- Data for analysis:
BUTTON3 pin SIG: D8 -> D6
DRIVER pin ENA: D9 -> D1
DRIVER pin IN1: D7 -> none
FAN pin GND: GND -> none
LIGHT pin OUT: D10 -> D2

* * *

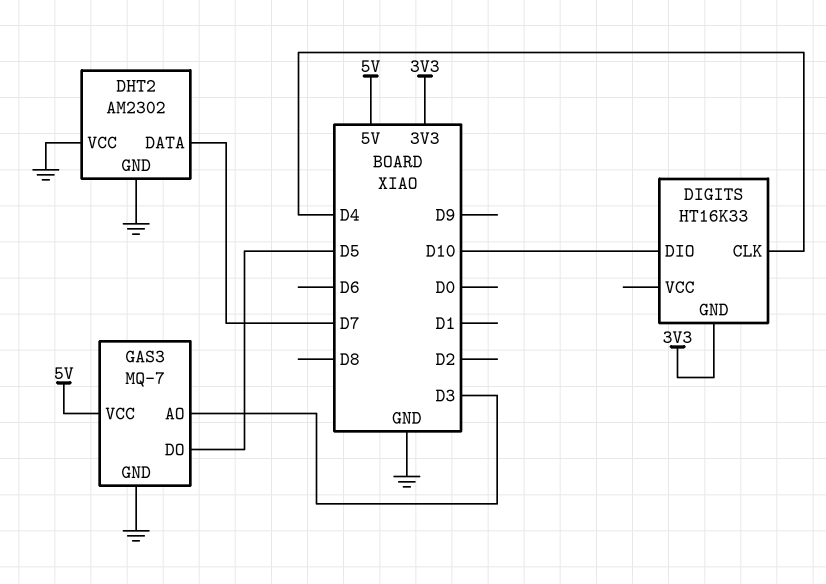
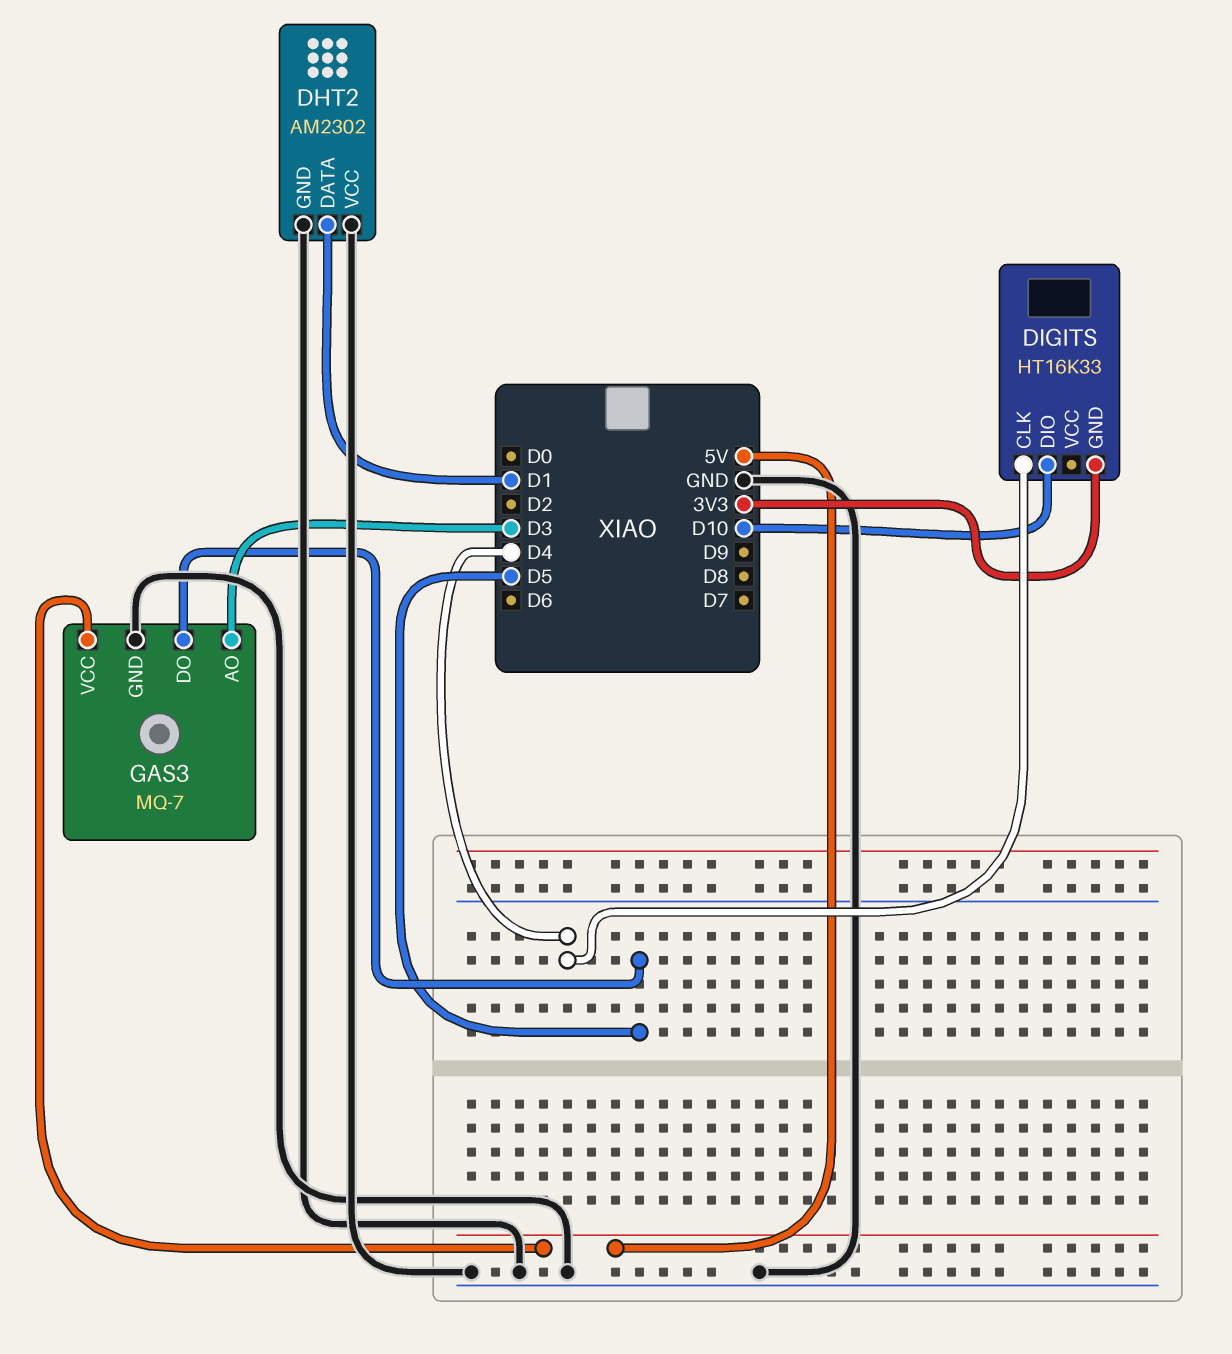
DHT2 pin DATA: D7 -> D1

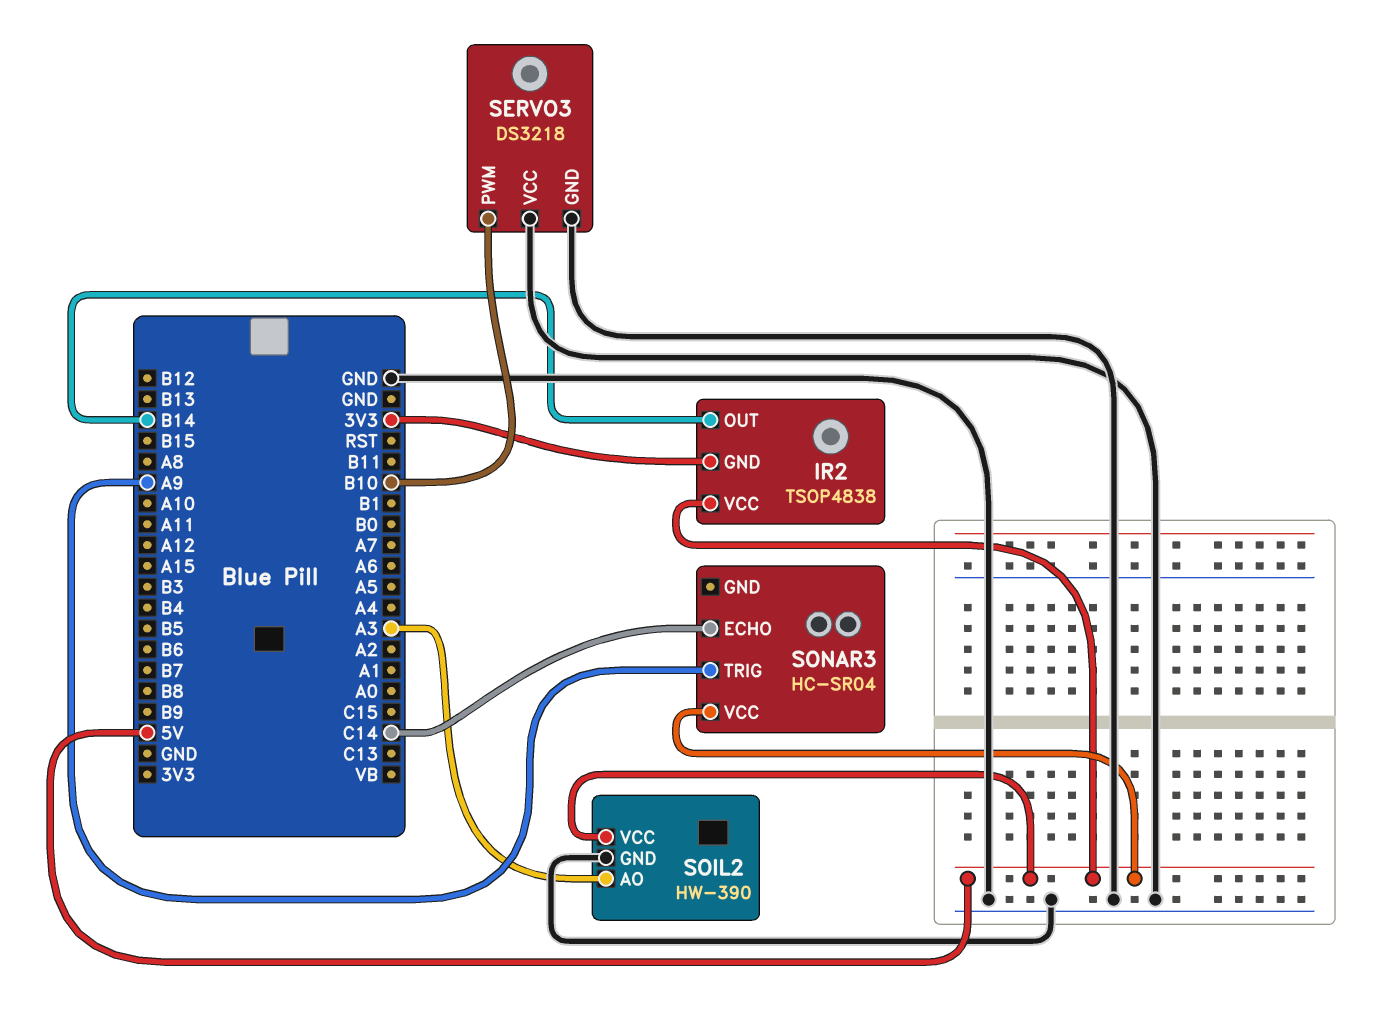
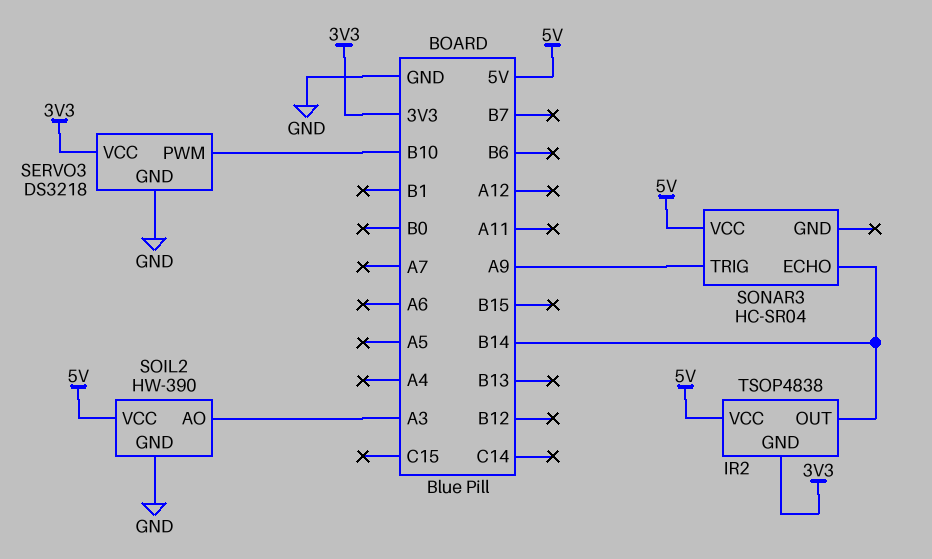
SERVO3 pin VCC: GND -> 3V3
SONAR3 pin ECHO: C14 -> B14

* * *

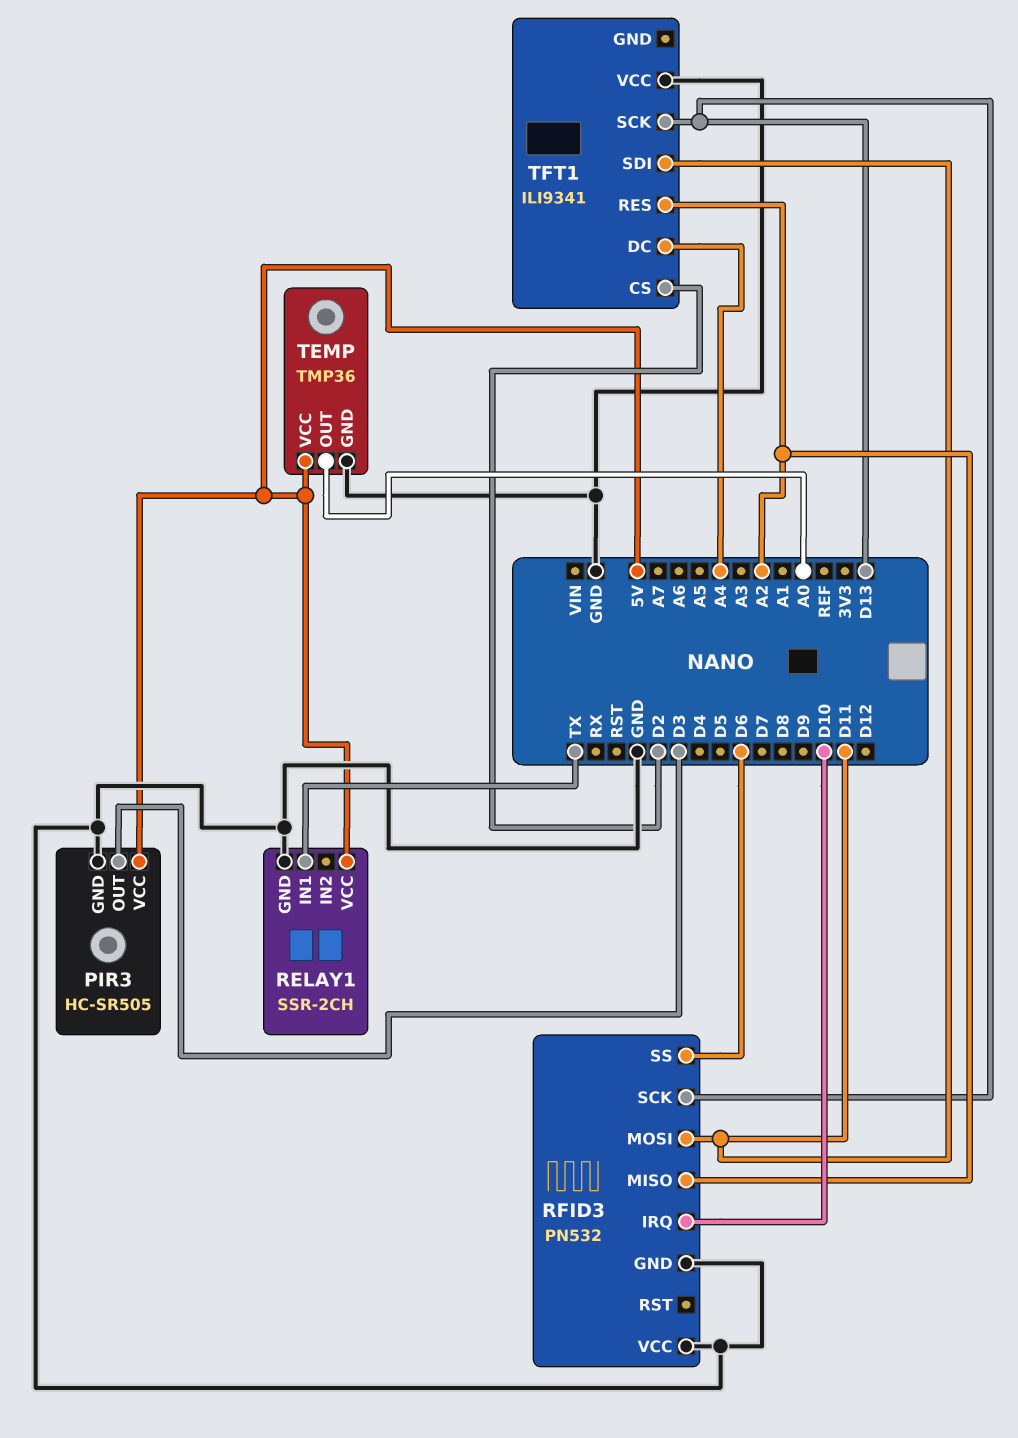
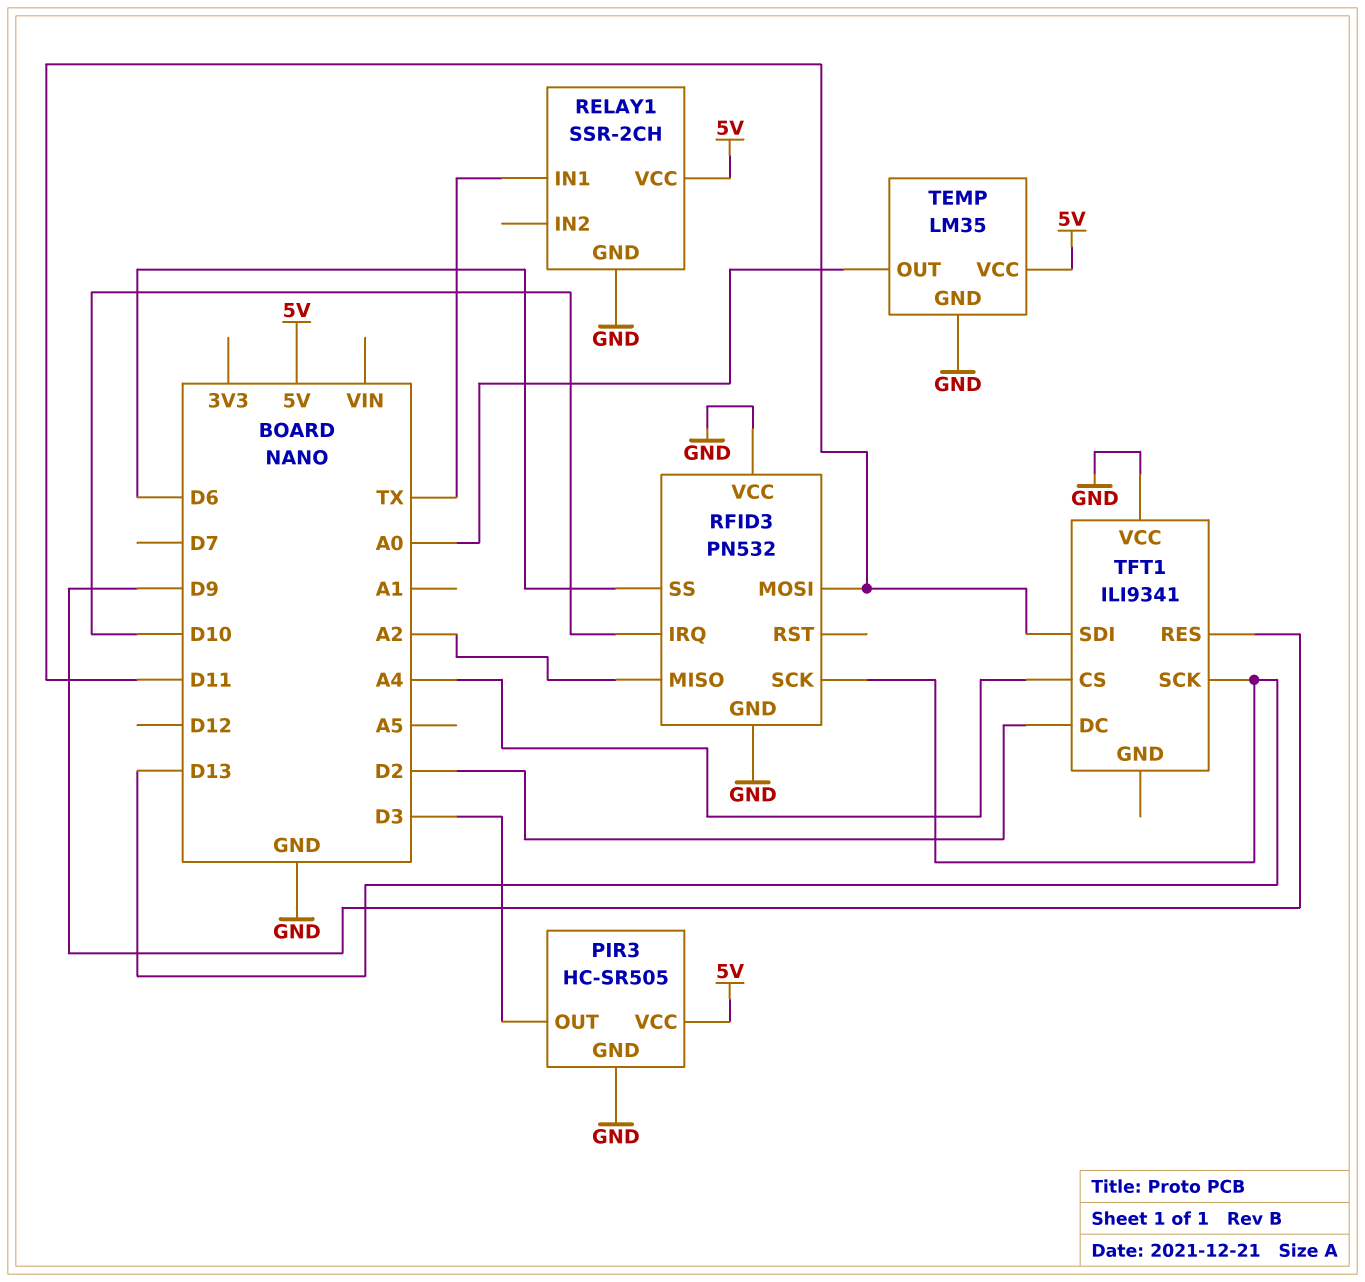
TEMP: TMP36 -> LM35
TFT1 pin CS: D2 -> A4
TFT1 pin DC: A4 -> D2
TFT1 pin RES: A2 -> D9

- The task:
For this exercise, repeat exactly the lines of the data above from the one with "BUTTON3 pin SIG: D8 -> D6" down to the one with "LIGHT pin OUT: D10 -> D2", both end lines included.

- Your response:
BUTTON3 pin SIG: D8 -> D6
DRIVER pin ENA: D9 -> D1
DRIVER pin IN1: D7 -> none
FAN pin GND: GND -> none
LIGHT pin OUT: D10 -> D2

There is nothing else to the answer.